(Difference listings)
= = =
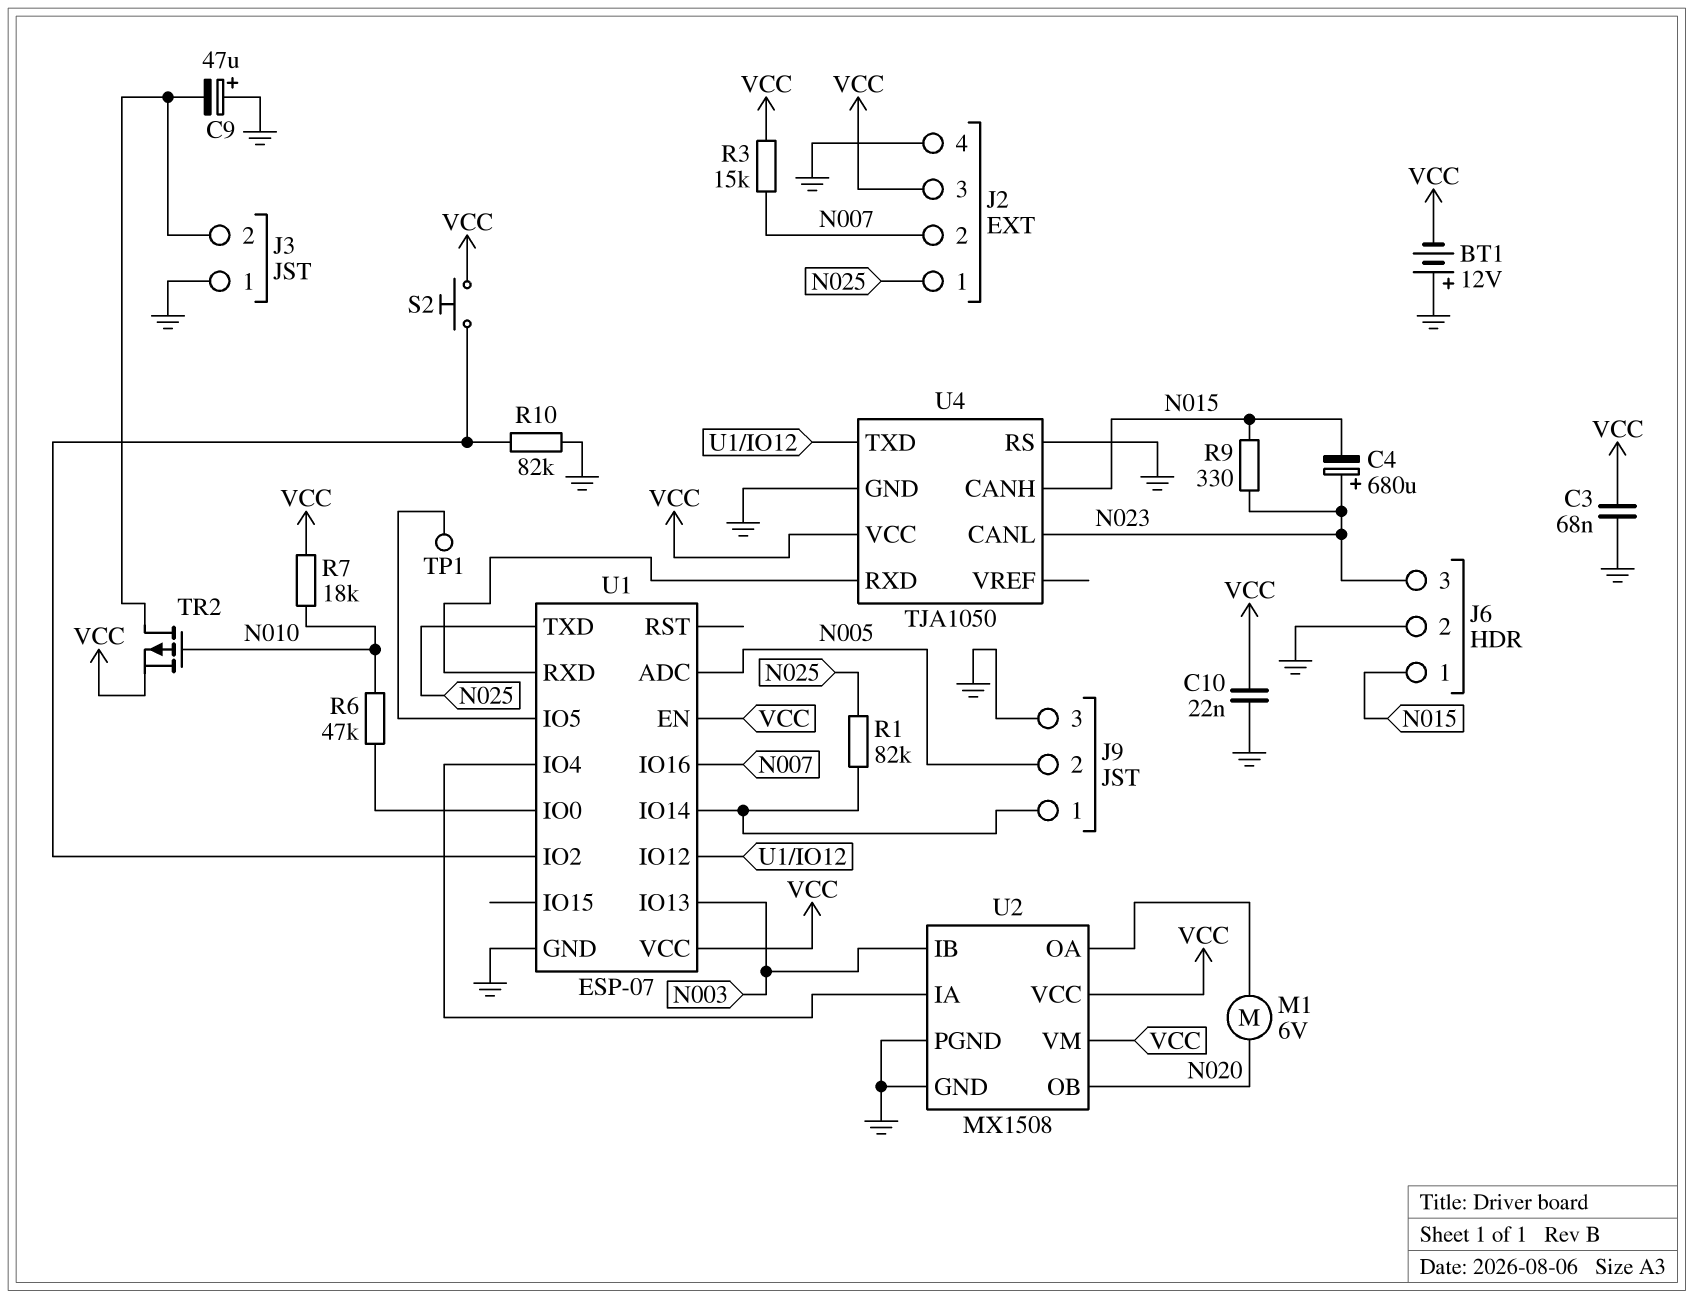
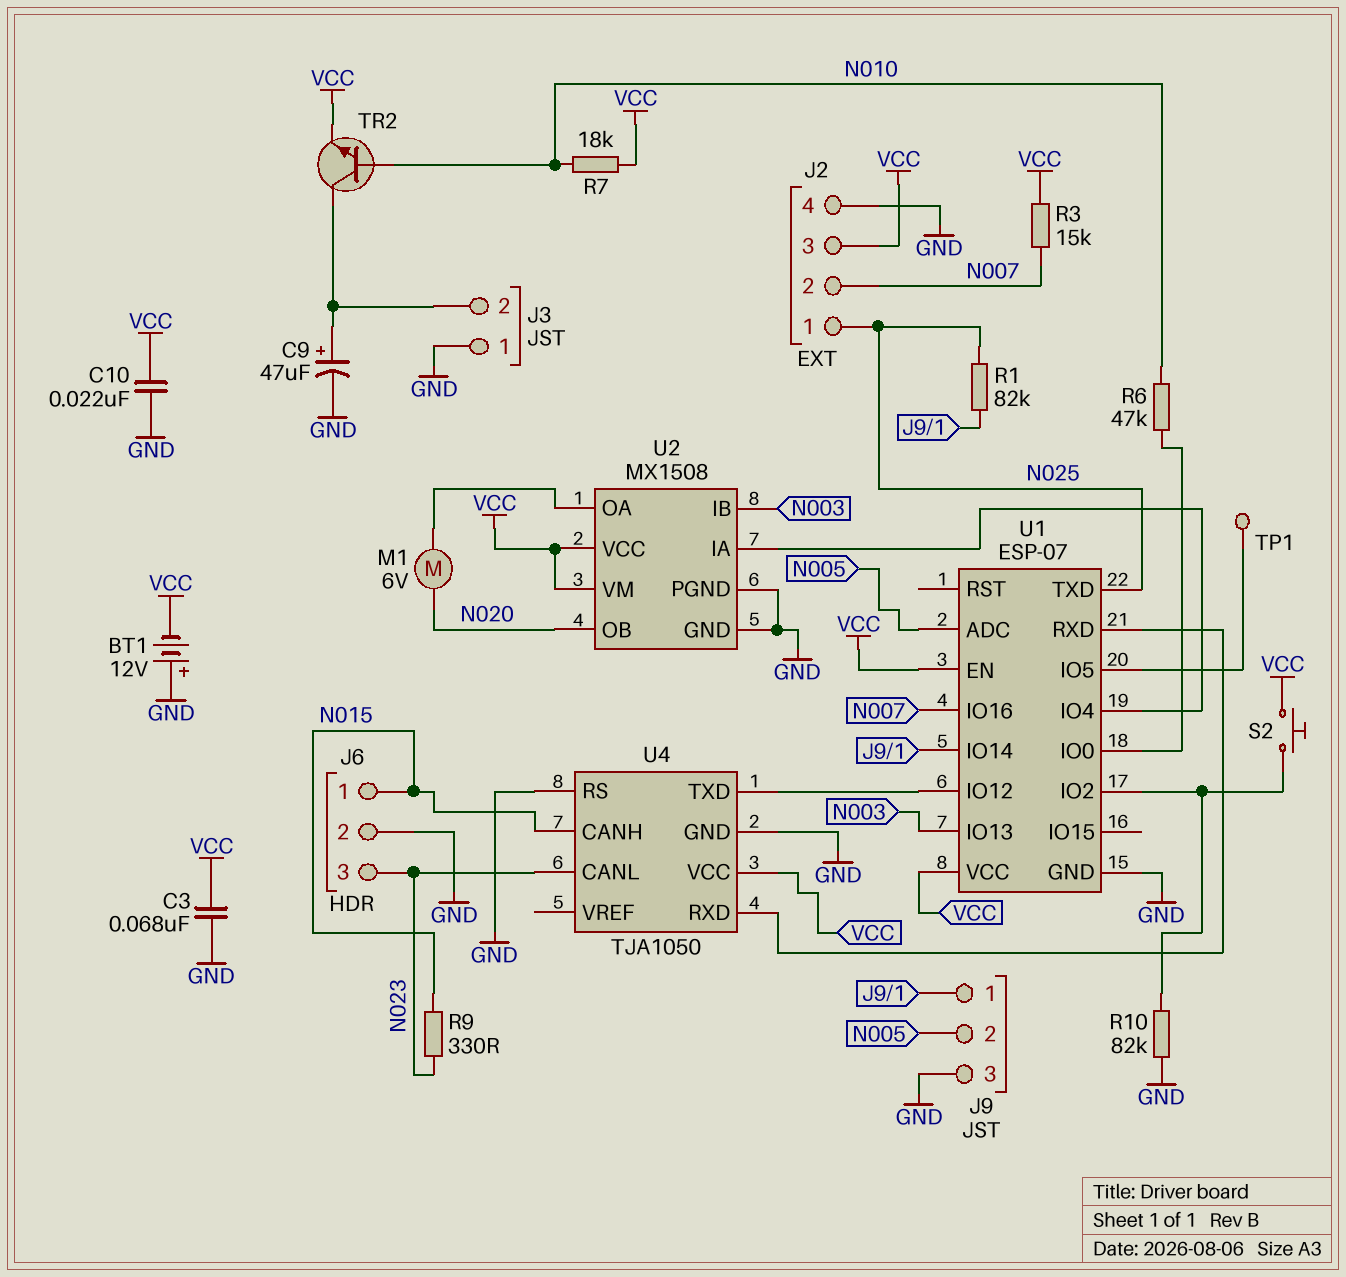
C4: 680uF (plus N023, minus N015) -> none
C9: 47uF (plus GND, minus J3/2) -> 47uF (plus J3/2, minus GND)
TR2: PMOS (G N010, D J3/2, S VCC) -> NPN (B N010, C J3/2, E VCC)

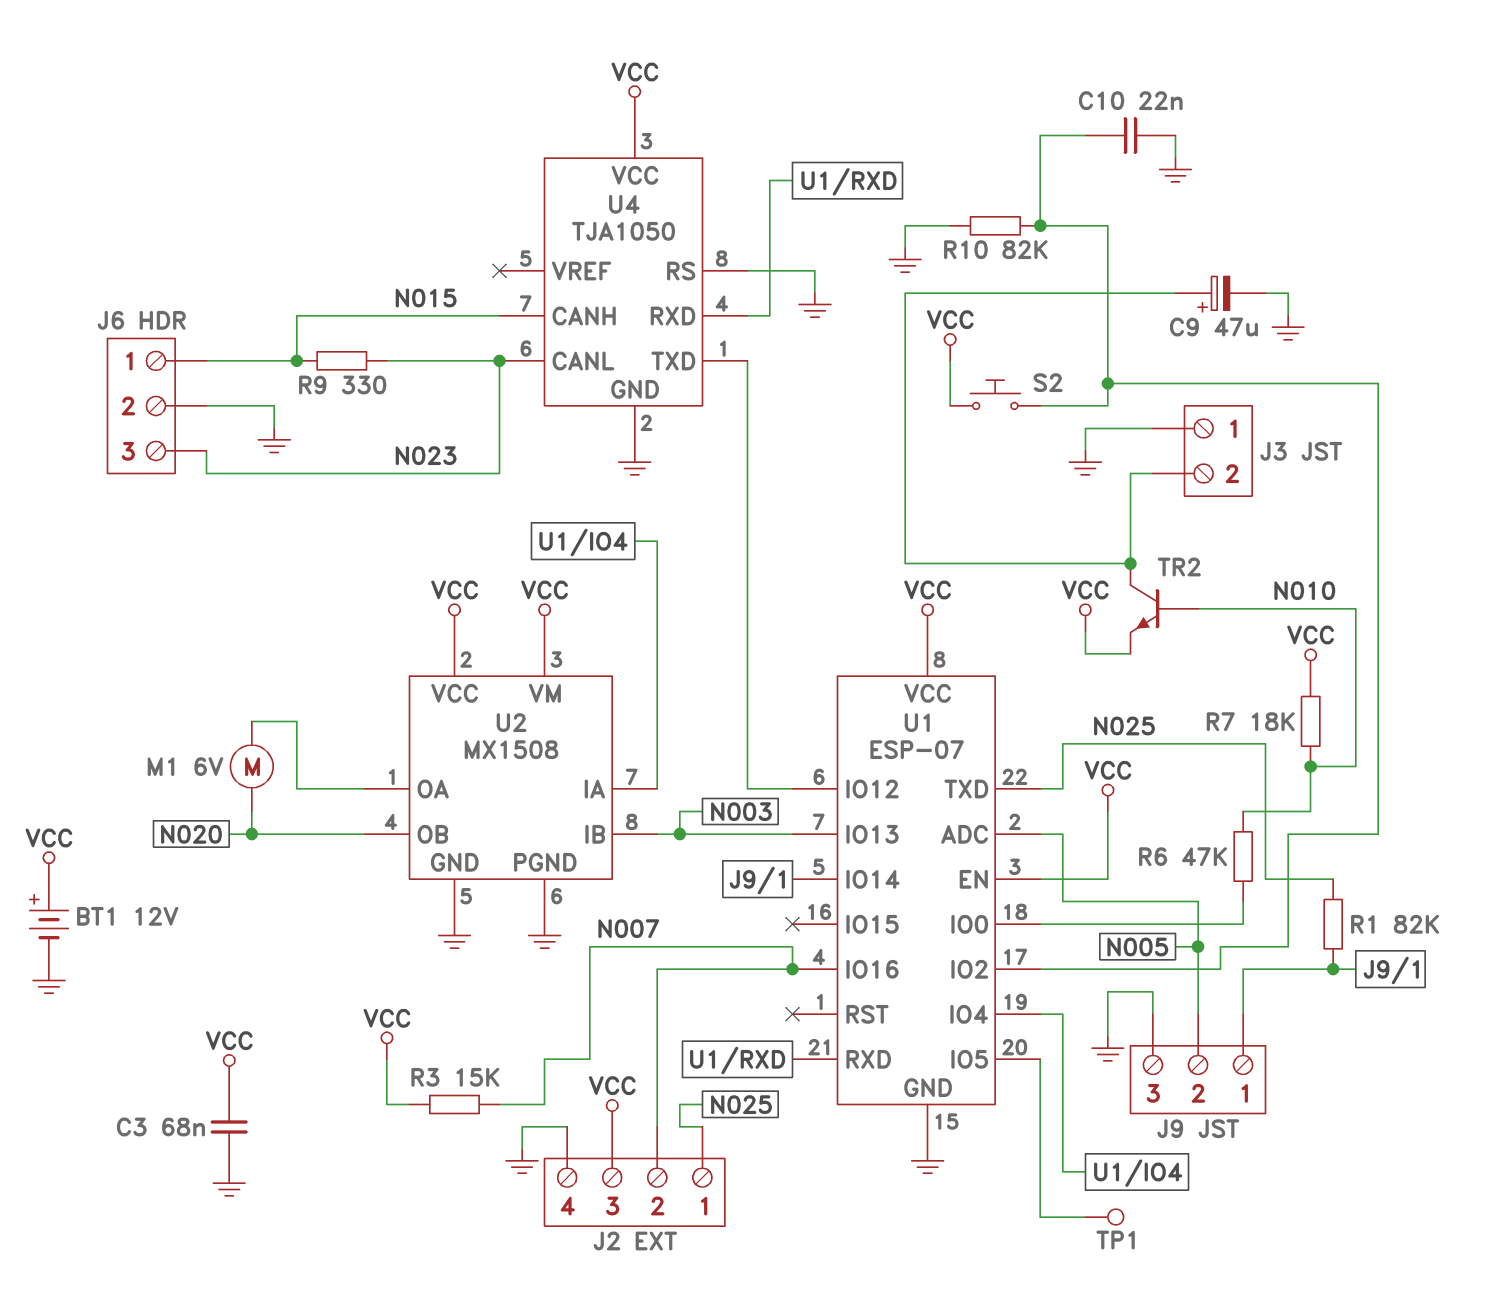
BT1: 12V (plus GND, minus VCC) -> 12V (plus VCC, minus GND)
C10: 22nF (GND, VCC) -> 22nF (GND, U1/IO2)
= = =
§ What to do
All lines from the one containing "C9: 47uF (plus" through the end of the entries above must be given again exactly, with every picture omitted.

§ The completed task
C9: 47uF (plus GND, minus J3/2) -> 47uF (plus J3/2, minus GND)
TR2: PMOS (G N010, D J3/2, S VCC) -> NPN (B N010, C J3/2, E VCC)

BT1: 12V (plus GND, minus VCC) -> 12V (plus VCC, minus GND)
C10: 22nF (GND, VCC) -> 22nF (GND, U1/IO2)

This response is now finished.